Goal of the exercise:
From the data below, copy exactly the lines that lie between the one holding "(229, 157) = (107, 305): pink" and the one holding "(534, 161) = (862, 283): none -> green house", including both, and nothing more.
-- Opening Marker --
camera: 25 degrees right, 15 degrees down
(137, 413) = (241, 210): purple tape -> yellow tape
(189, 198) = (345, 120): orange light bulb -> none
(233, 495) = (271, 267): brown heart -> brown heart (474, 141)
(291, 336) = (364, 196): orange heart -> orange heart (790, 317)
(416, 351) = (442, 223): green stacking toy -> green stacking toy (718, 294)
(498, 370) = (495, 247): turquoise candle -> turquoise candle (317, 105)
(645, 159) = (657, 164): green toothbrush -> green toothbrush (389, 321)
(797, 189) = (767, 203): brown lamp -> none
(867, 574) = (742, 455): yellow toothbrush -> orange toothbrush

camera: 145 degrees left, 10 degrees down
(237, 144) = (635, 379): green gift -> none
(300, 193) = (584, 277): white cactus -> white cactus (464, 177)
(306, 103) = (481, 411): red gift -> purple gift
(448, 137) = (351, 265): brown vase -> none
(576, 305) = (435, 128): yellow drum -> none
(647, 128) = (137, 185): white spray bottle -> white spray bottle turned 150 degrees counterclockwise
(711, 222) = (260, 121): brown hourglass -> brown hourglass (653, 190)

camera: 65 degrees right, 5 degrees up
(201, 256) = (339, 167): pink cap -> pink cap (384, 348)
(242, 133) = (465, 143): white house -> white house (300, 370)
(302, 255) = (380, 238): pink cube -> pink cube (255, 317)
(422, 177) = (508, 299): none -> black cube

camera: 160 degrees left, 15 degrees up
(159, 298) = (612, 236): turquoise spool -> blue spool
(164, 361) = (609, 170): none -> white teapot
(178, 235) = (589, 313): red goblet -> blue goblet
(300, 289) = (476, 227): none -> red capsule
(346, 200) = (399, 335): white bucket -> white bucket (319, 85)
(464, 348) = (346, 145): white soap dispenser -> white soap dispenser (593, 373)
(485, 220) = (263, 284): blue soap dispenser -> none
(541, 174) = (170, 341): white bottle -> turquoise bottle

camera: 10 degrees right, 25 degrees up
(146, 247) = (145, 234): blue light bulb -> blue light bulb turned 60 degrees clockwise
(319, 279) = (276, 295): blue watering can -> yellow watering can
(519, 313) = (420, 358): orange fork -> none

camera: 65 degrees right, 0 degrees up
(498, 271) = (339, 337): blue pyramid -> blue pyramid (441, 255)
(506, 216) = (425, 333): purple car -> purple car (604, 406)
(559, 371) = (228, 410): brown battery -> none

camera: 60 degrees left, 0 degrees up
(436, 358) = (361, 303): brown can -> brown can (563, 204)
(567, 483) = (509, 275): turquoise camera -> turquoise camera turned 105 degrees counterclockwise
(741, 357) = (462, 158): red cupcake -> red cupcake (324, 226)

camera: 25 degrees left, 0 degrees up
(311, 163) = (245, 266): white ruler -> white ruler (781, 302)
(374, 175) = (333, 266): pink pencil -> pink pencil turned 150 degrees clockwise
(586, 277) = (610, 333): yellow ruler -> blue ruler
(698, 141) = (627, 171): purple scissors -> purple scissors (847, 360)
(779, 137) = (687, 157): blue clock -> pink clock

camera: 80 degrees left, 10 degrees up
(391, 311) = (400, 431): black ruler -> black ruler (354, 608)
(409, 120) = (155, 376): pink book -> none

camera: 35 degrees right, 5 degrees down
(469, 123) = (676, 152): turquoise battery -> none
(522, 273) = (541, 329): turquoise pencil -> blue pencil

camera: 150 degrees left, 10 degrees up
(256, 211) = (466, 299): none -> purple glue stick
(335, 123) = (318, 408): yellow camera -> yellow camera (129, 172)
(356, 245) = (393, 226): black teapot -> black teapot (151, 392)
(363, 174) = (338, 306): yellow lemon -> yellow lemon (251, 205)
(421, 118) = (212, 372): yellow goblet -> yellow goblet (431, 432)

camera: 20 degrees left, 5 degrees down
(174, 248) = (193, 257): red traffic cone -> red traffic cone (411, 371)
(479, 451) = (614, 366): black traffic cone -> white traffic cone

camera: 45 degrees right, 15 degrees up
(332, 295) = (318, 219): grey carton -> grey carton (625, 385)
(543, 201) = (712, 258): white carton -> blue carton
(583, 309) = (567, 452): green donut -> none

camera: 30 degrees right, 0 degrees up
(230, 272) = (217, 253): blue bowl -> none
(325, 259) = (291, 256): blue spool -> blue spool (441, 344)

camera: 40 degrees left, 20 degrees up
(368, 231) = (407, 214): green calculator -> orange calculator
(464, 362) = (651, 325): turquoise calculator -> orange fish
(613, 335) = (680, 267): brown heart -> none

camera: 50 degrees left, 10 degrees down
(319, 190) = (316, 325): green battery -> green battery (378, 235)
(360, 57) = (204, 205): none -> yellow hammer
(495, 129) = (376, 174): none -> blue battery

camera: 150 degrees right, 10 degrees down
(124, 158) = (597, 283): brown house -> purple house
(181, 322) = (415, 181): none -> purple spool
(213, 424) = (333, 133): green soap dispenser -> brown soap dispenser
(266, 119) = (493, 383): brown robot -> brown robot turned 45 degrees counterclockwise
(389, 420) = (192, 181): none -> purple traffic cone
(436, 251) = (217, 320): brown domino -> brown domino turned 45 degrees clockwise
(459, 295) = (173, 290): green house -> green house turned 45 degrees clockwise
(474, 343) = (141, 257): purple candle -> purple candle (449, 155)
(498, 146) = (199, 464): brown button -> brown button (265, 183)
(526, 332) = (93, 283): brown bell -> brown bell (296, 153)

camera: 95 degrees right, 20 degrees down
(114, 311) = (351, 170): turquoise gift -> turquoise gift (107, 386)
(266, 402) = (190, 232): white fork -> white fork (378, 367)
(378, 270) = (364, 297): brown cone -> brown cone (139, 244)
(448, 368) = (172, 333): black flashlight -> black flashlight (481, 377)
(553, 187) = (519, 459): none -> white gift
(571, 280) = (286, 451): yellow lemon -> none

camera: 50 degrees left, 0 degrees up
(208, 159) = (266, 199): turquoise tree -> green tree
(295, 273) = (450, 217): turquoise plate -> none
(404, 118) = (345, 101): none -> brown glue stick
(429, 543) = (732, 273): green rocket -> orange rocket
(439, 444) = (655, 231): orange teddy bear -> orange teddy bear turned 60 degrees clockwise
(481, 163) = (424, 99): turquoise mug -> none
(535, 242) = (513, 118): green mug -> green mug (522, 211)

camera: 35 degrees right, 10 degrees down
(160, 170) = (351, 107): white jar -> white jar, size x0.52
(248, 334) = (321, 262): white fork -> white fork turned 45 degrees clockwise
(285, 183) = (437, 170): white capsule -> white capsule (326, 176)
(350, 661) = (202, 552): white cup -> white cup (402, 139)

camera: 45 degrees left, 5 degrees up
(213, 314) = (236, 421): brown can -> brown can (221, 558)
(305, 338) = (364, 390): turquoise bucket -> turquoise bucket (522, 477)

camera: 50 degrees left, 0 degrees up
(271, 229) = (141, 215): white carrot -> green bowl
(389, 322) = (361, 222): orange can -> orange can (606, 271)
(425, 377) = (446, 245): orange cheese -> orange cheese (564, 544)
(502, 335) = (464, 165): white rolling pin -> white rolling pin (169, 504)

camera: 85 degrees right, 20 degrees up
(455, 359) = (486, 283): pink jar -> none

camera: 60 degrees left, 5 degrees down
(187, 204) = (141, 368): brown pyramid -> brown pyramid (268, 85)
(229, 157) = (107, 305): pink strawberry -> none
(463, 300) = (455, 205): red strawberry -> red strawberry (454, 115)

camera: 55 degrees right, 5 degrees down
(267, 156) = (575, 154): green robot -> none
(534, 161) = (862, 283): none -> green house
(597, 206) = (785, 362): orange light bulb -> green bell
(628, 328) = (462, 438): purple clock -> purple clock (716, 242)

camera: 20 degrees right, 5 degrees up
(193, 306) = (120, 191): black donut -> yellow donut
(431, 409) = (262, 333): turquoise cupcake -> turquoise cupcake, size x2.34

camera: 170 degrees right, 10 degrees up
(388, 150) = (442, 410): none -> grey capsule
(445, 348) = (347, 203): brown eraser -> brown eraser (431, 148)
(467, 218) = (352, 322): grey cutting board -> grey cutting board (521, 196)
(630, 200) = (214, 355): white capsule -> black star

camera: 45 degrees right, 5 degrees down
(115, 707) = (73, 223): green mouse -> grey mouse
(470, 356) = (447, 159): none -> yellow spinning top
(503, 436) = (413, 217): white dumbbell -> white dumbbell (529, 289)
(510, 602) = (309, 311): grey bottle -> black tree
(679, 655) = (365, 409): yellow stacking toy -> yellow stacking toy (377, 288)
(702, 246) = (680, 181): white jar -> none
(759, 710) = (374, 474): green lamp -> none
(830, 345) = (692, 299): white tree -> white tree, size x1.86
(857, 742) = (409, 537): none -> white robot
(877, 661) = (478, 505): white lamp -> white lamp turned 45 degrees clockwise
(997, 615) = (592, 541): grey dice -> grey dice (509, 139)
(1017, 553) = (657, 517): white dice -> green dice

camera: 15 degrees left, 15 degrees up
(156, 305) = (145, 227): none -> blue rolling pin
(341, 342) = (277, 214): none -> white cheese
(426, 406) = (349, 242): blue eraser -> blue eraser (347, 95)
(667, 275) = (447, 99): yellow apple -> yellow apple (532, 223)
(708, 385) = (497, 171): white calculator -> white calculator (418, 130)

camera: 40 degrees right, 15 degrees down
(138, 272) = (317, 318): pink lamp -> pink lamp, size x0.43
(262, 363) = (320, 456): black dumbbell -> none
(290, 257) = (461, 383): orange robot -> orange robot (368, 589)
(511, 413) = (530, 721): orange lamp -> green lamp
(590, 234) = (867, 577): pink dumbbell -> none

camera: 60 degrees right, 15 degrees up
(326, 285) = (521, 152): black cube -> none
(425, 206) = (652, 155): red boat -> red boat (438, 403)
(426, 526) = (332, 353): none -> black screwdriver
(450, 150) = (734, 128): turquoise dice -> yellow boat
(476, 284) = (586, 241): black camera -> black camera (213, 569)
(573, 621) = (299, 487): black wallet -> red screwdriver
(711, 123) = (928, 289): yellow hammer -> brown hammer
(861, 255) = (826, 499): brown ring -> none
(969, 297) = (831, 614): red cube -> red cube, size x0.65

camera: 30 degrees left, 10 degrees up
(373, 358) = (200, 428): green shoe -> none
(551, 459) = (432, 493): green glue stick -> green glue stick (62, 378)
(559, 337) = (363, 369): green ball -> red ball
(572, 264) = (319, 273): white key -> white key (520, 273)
-- Closing Marker --
Task solution:
(229, 157) = (107, 305): pink strawberry -> none
(463, 300) = (455, 205): red strawberry -> red strawberry (454, 115)

camera: 55 degrees right, 5 degrees down
(267, 156) = (575, 154): green robot -> none
(534, 161) = (862, 283): none -> green house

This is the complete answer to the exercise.